Copy the result of filtering the entries below for lines that include the string "bulb".

Provided information section start

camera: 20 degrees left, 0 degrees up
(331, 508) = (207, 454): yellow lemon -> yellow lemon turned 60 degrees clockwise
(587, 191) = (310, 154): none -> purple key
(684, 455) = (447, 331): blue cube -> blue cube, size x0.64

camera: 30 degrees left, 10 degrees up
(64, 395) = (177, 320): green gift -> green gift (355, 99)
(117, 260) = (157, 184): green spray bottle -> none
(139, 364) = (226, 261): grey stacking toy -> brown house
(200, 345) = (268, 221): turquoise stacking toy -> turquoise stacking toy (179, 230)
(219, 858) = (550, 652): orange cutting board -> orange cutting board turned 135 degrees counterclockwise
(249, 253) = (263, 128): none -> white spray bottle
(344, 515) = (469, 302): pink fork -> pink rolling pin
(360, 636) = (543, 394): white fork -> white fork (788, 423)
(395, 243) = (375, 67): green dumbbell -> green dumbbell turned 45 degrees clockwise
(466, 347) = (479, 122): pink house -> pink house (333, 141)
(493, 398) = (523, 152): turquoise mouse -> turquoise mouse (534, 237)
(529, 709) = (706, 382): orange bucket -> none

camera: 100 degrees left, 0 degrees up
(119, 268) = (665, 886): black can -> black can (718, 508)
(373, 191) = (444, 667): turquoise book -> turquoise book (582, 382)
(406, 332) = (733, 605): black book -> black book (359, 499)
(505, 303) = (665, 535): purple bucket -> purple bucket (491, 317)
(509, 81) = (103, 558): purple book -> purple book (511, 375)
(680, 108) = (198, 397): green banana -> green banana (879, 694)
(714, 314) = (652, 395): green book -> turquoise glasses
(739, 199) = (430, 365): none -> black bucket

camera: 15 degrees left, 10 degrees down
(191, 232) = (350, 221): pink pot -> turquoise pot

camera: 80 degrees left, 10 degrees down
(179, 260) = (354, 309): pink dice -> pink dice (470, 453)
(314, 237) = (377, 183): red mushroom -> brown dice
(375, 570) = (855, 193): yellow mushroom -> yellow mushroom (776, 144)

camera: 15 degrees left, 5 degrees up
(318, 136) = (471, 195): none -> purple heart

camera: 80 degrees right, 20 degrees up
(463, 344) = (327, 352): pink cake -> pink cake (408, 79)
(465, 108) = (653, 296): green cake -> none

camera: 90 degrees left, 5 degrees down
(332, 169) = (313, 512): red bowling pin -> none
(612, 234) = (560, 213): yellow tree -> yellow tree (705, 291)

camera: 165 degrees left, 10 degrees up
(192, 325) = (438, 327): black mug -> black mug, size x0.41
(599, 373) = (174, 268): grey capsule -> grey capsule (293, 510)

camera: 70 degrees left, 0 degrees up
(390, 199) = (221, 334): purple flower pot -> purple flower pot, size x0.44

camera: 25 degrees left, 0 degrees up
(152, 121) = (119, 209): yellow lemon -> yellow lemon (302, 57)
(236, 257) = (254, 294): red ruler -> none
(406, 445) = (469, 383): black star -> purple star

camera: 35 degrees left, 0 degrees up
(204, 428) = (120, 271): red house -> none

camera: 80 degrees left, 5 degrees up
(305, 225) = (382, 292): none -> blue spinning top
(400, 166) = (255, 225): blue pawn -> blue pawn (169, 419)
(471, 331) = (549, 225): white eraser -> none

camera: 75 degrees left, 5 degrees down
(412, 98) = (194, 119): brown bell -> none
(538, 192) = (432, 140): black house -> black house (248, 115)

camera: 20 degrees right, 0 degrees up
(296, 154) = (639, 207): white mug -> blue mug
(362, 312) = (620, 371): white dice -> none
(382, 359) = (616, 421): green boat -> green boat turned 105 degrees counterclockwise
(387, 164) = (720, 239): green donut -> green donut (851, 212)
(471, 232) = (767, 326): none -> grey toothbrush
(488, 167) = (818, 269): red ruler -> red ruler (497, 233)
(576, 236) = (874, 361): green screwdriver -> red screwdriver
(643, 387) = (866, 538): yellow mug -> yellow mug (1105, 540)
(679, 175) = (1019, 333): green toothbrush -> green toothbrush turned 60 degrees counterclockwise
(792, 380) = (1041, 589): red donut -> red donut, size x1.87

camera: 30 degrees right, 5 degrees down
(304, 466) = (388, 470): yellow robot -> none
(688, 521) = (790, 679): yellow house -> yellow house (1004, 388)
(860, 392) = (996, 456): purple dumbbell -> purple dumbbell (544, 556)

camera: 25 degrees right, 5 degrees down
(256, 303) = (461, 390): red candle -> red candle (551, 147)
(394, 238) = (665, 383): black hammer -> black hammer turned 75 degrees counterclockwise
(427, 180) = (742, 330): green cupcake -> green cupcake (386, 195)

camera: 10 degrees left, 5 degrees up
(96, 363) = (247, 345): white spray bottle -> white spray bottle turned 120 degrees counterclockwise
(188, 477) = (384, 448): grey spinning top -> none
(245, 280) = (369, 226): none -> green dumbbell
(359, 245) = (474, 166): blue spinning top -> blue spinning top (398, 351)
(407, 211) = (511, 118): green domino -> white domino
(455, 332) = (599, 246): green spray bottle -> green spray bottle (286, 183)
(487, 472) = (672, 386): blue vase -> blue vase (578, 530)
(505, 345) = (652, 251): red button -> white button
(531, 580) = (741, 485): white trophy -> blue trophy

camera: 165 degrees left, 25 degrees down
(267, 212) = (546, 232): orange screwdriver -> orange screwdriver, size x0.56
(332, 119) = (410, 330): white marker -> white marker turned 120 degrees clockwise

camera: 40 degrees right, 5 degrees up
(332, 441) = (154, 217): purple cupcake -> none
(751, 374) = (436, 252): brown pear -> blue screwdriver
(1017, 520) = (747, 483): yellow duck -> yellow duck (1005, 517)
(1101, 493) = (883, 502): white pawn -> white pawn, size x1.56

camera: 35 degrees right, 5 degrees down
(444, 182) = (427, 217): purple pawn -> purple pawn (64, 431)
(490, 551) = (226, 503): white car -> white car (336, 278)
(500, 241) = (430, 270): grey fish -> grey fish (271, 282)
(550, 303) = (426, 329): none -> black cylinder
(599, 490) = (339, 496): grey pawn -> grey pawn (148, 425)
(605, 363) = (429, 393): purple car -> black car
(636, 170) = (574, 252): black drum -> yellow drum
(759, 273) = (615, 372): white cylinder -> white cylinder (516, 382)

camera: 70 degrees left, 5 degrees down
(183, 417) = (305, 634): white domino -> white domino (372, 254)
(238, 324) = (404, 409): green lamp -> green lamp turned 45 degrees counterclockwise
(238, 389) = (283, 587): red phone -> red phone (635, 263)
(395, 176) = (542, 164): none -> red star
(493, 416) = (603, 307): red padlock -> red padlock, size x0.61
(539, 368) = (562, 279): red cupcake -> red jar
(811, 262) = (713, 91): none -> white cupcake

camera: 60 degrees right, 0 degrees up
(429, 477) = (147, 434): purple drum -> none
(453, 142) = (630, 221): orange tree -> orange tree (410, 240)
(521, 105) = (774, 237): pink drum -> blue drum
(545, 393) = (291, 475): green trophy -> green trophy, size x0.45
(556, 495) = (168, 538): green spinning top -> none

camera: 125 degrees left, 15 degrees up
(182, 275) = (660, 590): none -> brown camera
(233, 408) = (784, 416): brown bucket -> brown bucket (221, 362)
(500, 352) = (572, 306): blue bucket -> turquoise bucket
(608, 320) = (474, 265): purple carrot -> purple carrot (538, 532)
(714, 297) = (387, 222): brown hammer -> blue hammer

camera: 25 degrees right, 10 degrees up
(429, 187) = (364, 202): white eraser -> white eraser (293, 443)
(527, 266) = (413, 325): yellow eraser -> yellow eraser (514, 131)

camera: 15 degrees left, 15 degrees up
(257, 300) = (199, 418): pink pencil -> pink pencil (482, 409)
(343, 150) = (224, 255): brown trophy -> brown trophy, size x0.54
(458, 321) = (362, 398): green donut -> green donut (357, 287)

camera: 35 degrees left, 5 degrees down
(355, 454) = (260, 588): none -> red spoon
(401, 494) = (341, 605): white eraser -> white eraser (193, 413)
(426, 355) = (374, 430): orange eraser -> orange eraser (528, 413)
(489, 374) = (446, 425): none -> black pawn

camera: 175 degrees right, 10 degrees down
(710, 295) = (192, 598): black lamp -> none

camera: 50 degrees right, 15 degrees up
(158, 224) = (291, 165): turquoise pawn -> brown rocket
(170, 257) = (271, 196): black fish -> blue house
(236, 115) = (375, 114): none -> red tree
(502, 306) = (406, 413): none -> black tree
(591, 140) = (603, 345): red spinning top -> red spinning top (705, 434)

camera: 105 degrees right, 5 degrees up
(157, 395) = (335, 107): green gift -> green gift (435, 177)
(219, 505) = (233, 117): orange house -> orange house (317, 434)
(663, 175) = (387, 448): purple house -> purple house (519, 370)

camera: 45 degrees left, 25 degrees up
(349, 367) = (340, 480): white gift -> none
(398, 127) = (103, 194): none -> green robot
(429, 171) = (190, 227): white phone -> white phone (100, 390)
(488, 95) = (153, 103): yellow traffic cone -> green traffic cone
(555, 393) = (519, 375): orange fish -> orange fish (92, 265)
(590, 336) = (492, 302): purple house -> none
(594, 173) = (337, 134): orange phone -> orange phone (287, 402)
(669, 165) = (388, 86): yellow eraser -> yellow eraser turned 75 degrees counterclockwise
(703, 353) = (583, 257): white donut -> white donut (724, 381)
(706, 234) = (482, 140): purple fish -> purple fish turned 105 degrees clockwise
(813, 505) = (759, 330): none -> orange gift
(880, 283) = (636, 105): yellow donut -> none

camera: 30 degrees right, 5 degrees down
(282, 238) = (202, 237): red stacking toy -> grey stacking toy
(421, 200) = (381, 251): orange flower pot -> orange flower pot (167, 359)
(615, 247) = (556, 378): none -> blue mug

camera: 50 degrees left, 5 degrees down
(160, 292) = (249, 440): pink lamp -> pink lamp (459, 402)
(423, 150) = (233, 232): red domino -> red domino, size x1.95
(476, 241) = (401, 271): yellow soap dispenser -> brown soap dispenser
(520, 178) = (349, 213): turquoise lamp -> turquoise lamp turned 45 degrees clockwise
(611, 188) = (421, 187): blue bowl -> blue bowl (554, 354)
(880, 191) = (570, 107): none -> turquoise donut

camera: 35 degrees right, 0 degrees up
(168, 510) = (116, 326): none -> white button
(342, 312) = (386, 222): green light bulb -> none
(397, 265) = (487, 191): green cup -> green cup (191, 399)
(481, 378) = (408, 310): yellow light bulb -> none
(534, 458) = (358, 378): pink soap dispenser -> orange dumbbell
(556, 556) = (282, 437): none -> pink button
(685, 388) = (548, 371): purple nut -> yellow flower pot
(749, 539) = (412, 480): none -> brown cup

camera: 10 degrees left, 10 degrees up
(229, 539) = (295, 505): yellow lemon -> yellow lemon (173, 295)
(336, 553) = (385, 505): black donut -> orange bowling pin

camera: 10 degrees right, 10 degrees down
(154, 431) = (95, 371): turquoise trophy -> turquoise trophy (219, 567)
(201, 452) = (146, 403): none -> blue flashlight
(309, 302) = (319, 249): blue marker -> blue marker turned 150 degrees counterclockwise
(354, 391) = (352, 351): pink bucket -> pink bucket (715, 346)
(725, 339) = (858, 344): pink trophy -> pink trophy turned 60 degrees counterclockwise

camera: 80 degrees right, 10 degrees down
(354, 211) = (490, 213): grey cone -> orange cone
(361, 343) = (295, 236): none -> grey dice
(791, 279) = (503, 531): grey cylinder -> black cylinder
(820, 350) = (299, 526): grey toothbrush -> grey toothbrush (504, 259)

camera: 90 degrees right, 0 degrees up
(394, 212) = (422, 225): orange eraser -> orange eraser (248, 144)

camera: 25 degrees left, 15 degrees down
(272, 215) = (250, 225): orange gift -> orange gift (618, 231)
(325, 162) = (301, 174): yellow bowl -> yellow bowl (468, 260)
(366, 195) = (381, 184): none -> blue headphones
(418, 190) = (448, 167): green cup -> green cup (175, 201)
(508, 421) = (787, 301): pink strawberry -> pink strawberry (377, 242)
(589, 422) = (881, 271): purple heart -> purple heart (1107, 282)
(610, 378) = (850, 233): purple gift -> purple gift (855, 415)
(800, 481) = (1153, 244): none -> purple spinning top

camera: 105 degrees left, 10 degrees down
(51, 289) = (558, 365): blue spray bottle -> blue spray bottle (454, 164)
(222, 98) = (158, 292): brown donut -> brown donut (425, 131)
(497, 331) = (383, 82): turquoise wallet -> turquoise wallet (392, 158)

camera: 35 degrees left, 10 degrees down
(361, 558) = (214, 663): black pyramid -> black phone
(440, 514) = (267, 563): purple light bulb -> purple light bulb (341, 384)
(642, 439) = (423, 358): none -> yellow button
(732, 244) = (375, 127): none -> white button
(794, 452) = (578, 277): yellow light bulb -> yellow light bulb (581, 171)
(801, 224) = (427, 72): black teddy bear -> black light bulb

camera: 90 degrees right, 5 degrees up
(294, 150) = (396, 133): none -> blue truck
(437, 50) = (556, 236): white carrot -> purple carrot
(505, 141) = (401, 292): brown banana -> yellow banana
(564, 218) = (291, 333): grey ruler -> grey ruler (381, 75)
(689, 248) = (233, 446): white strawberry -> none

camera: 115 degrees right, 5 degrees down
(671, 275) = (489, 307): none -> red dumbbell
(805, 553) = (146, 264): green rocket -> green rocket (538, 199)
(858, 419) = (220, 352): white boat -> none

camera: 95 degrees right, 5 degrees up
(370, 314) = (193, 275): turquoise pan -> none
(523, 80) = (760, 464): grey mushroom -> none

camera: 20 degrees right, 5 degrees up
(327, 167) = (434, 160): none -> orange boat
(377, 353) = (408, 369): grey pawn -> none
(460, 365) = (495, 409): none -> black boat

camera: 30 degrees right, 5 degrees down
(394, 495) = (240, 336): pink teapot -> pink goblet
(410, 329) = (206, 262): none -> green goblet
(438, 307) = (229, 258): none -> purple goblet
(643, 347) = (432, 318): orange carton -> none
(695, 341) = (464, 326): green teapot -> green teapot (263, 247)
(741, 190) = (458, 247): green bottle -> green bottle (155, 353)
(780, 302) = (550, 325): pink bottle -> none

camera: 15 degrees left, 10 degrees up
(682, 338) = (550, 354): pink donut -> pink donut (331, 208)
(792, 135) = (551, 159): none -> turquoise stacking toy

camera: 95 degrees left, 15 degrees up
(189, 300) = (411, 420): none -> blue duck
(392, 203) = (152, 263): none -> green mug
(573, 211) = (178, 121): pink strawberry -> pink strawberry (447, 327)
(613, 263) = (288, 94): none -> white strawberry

Provided information section end

Exercise output:
(342, 312) = (386, 222): green light bulb -> none
(481, 378) = (408, 310): yellow light bulb -> none
(440, 514) = (267, 563): purple light bulb -> purple light bulb (341, 384)
(794, 452) = (578, 277): yellow light bulb -> yellow light bulb (581, 171)
(801, 224) = (427, 72): black teddy bear -> black light bulb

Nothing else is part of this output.